■ **Exercise prompt**
Transcribe every record as it stands and set the images aside.

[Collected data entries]
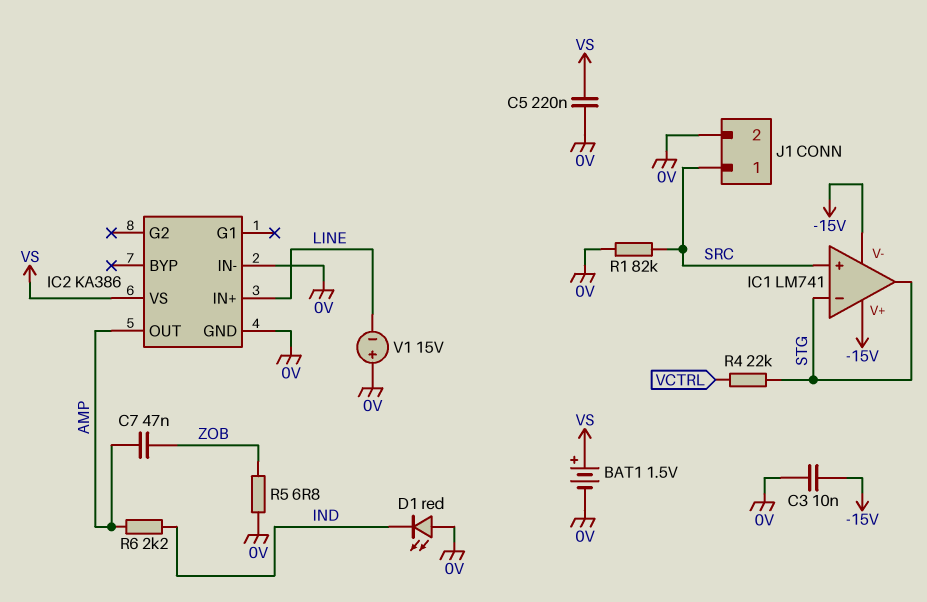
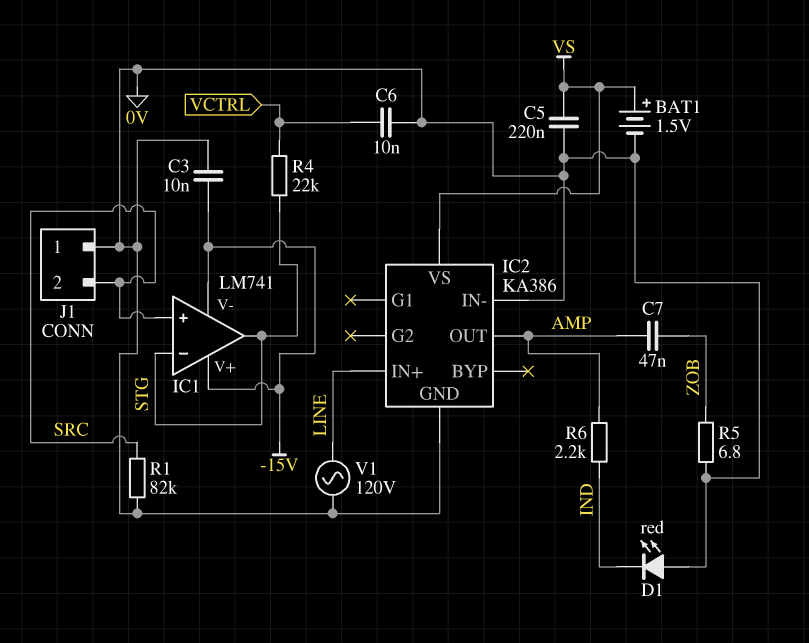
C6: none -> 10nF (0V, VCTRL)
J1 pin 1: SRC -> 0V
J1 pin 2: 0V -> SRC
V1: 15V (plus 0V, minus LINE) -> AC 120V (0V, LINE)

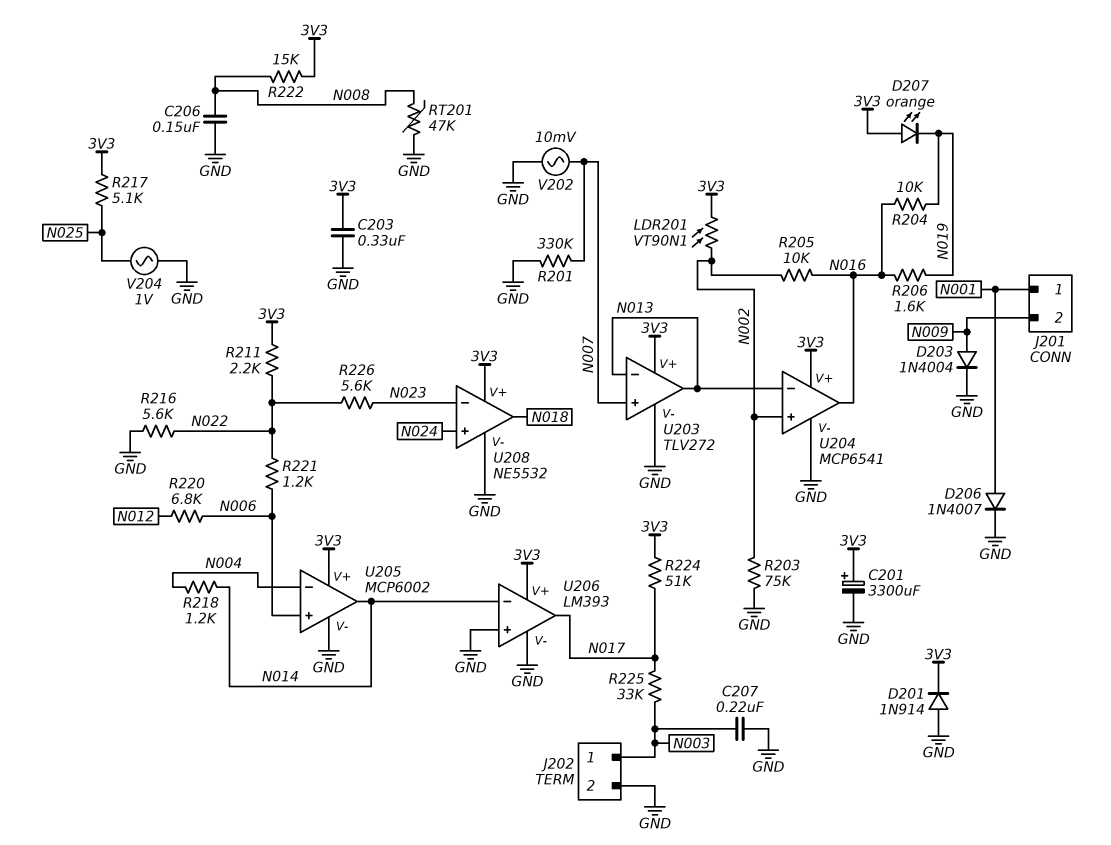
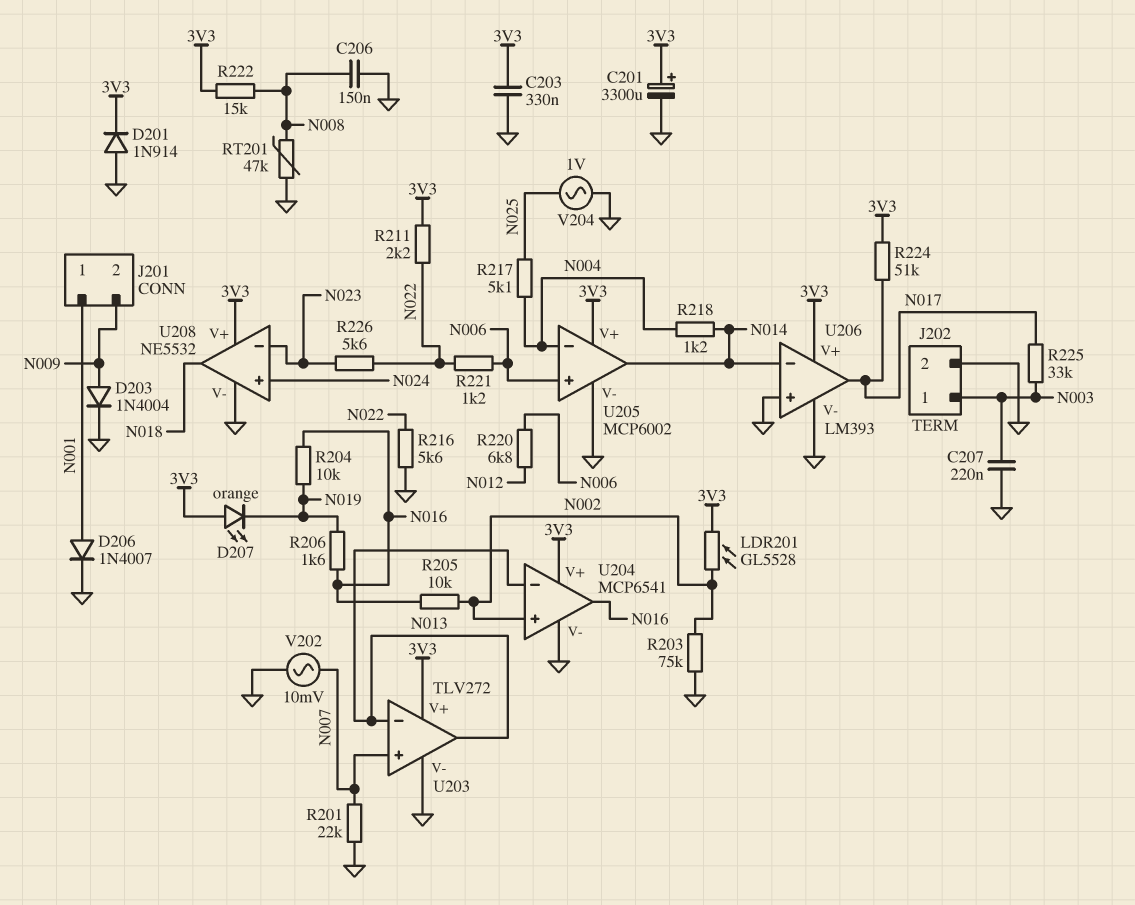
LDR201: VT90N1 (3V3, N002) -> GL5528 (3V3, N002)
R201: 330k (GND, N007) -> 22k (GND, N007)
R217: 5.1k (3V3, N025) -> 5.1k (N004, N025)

■ **Response**
C6: none -> 10nF (0V, VCTRL)
J1 pin 1: SRC -> 0V
J1 pin 2: 0V -> SRC
V1: 15V (plus 0V, minus LINE) -> AC 120V (0V, LINE)

LDR201: VT90N1 (3V3, N002) -> GL5528 (3V3, N002)
R201: 330k (GND, N007) -> 22k (GND, N007)
R217: 5.1k (3V3, N025) -> 5.1k (N004, N025)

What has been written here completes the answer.